Modification records
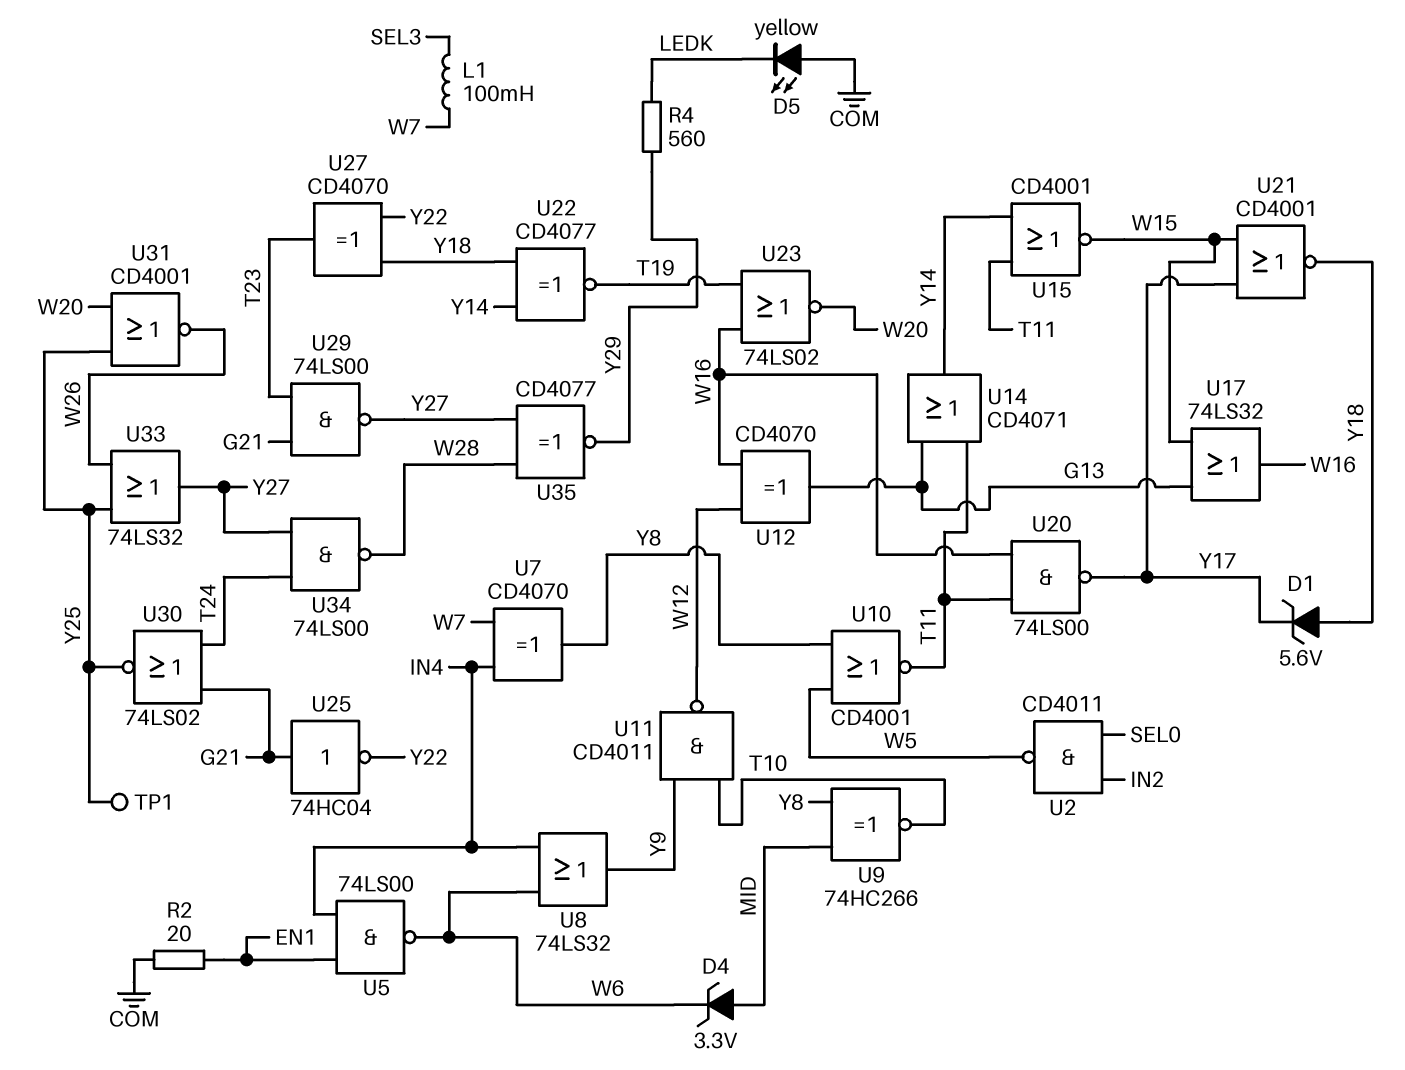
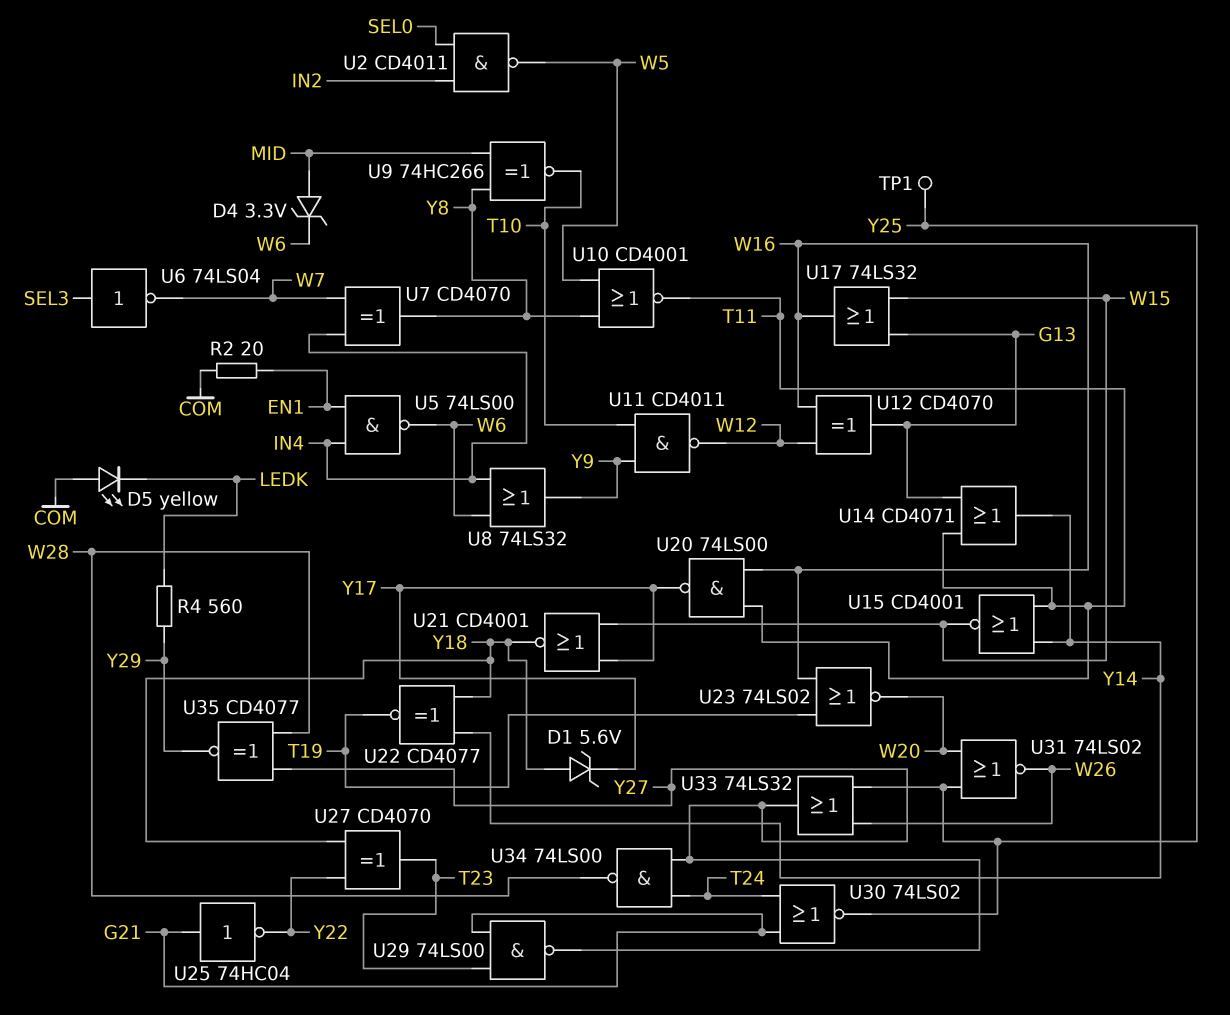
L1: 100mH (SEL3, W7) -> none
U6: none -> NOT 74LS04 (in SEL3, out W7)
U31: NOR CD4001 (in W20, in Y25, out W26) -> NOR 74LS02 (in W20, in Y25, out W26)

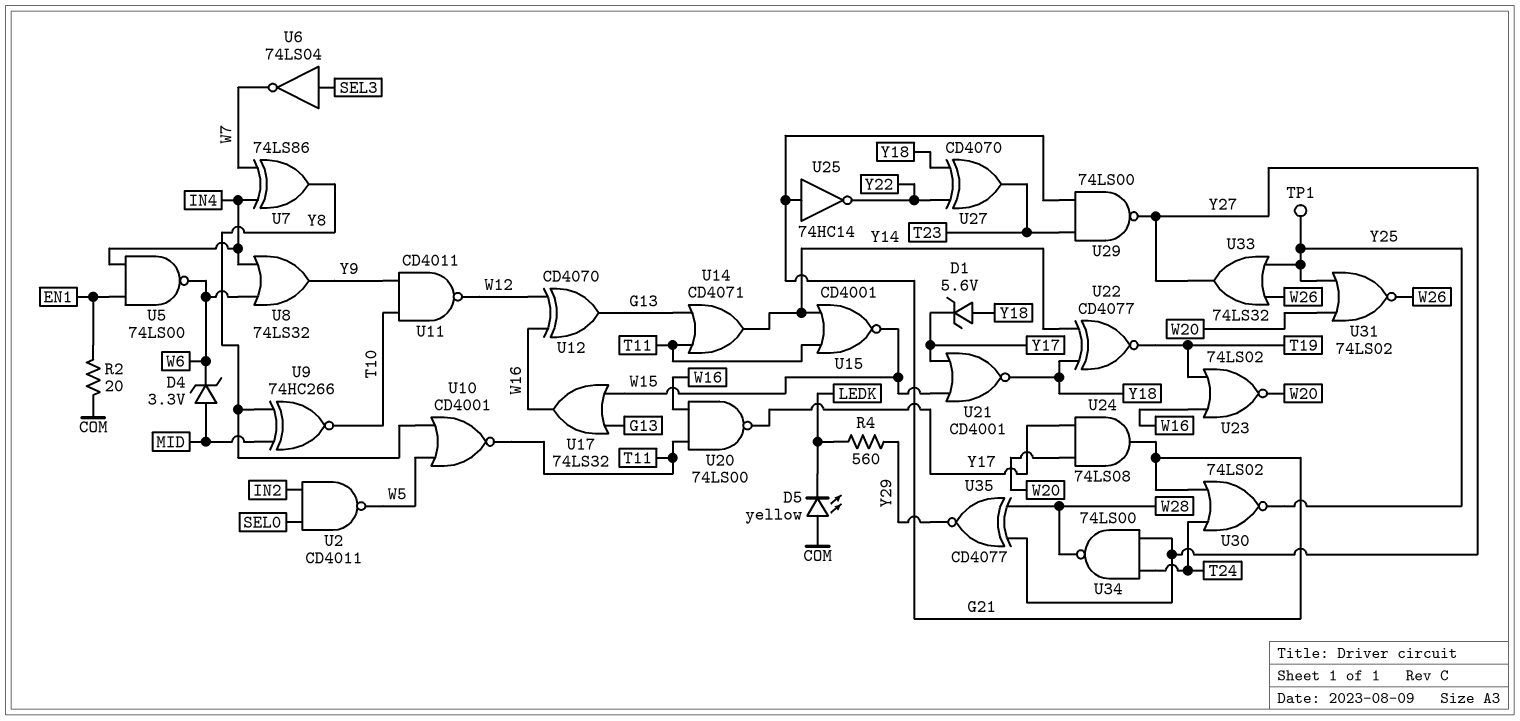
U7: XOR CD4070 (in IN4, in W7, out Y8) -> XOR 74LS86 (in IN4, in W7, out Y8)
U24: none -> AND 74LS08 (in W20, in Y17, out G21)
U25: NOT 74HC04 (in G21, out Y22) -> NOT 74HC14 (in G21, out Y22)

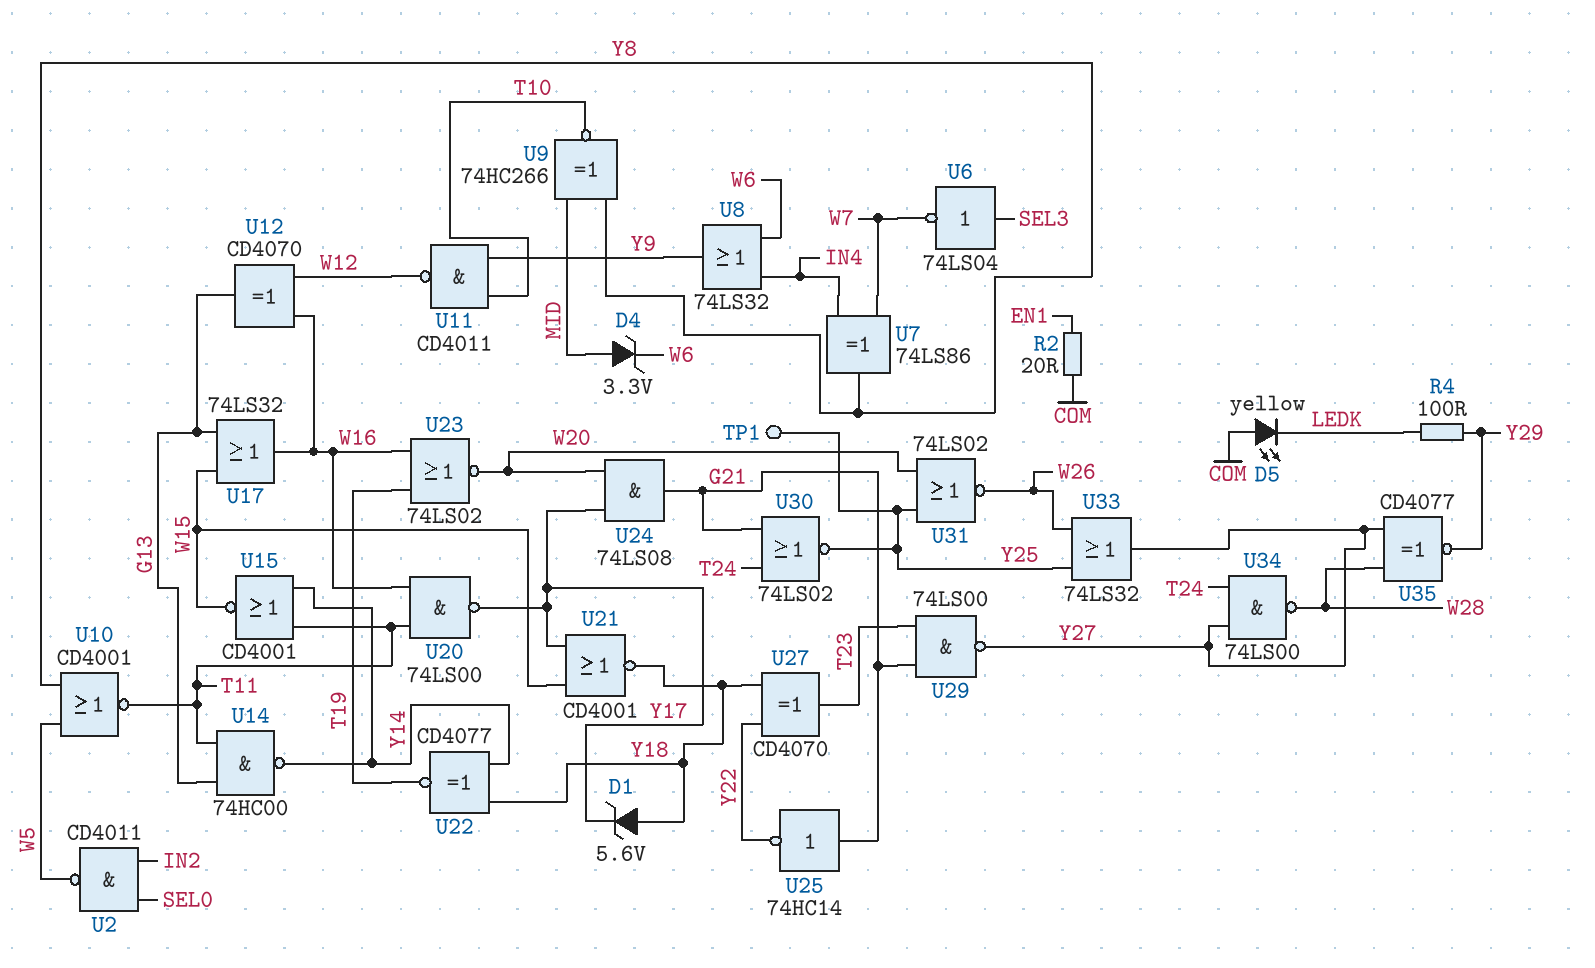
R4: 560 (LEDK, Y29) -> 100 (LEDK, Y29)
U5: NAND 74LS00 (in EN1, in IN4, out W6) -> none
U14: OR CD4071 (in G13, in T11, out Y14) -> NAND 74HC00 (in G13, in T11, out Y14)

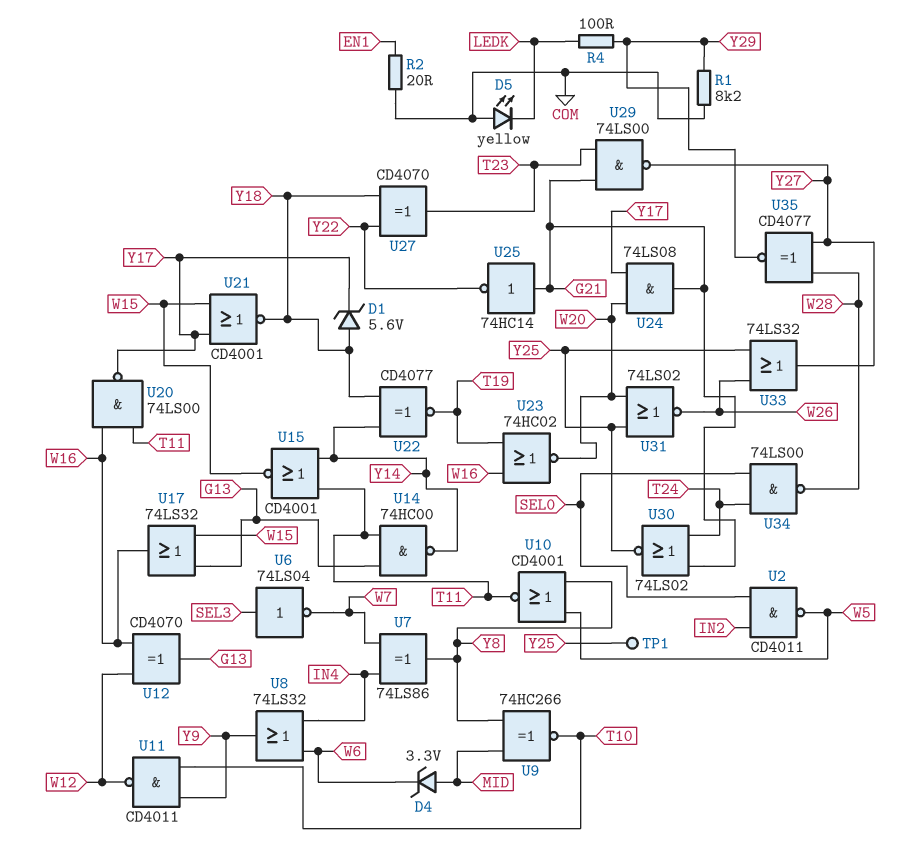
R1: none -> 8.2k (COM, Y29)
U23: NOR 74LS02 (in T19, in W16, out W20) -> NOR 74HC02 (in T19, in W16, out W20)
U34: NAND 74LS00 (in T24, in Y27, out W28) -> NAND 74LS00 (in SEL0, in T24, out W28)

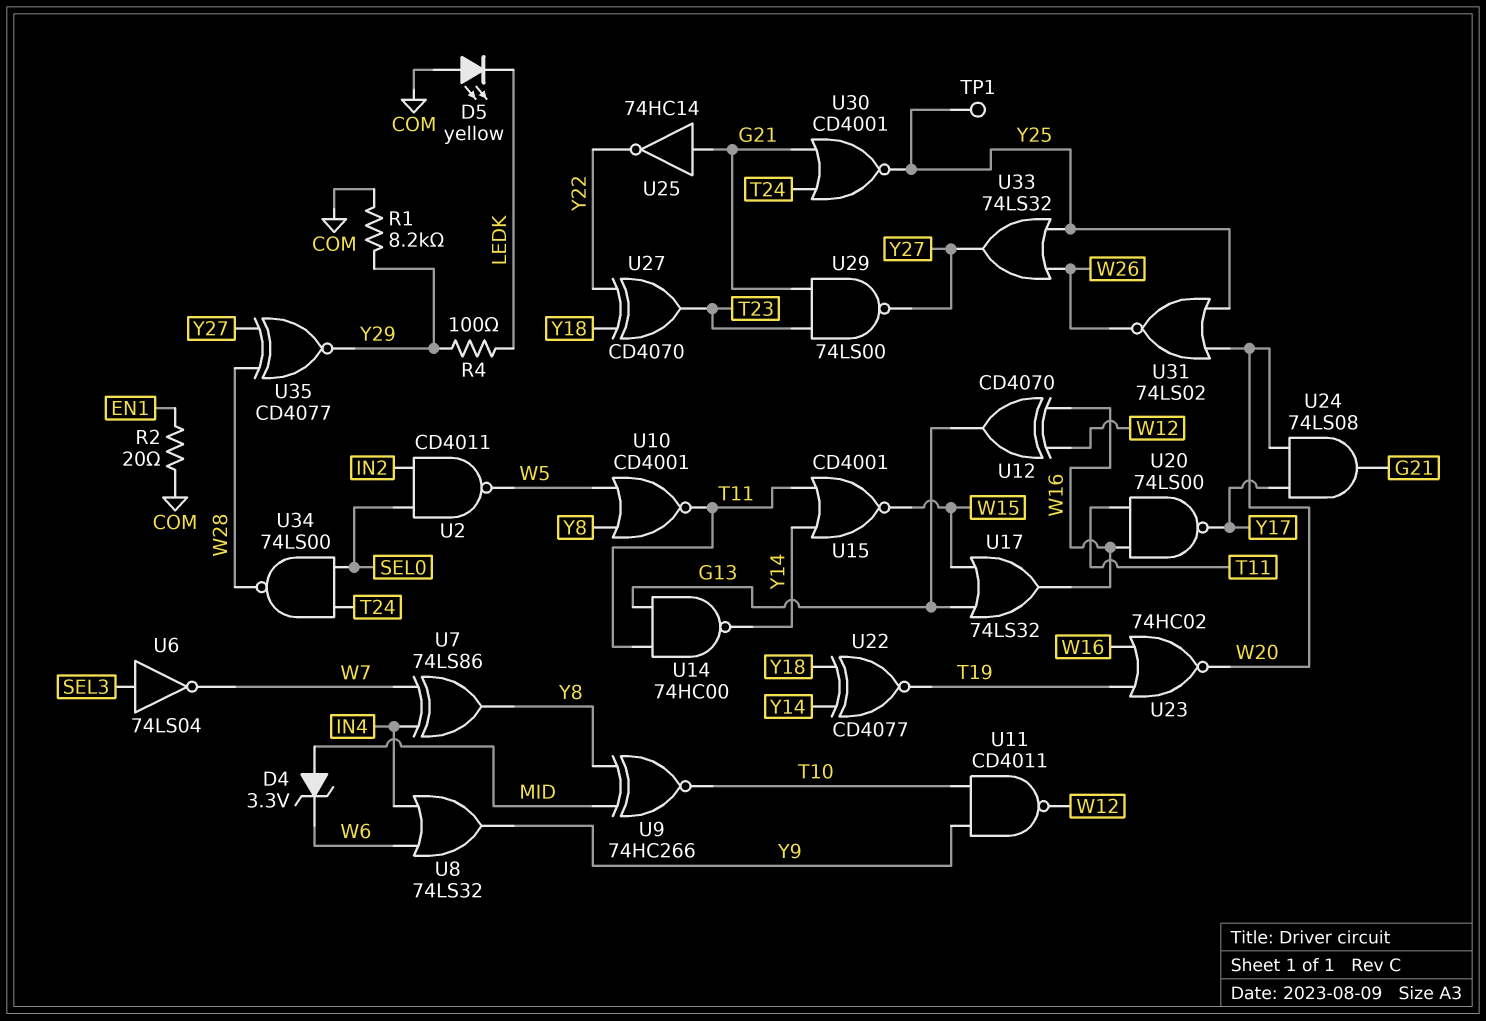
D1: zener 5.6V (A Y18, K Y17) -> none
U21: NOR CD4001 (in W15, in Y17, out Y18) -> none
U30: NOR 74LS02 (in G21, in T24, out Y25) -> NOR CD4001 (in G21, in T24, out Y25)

==

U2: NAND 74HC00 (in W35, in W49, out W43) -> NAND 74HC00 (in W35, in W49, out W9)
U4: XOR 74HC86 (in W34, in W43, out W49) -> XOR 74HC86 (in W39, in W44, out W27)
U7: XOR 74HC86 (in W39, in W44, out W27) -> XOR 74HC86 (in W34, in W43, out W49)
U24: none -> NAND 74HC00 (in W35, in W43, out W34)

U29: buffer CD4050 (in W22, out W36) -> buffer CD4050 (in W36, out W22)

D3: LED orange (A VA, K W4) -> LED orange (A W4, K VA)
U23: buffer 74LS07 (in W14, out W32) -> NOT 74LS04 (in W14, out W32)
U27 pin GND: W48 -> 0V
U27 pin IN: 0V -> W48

(WHAT YOU NEED TO DO) Using the entries above, return each line in which the word "none" occurs.

(SOLUTION FOR THIS PROBLEM)
L1: 100mH (SEL3, W7) -> none
U6: none -> NOT 74LS04 (in SEL3, out W7)
U24: none -> AND 74LS08 (in W20, in Y17, out G21)
U5: NAND 74LS00 (in EN1, in IN4, out W6) -> none
R1: none -> 8.2k (COM, Y29)
D1: zener 5.6V (A Y18, K Y17) -> none
U21: NOR CD4001 (in W15, in Y17, out Y18) -> none
U24: none -> NAND 74HC00 (in W35, in W43, out W34)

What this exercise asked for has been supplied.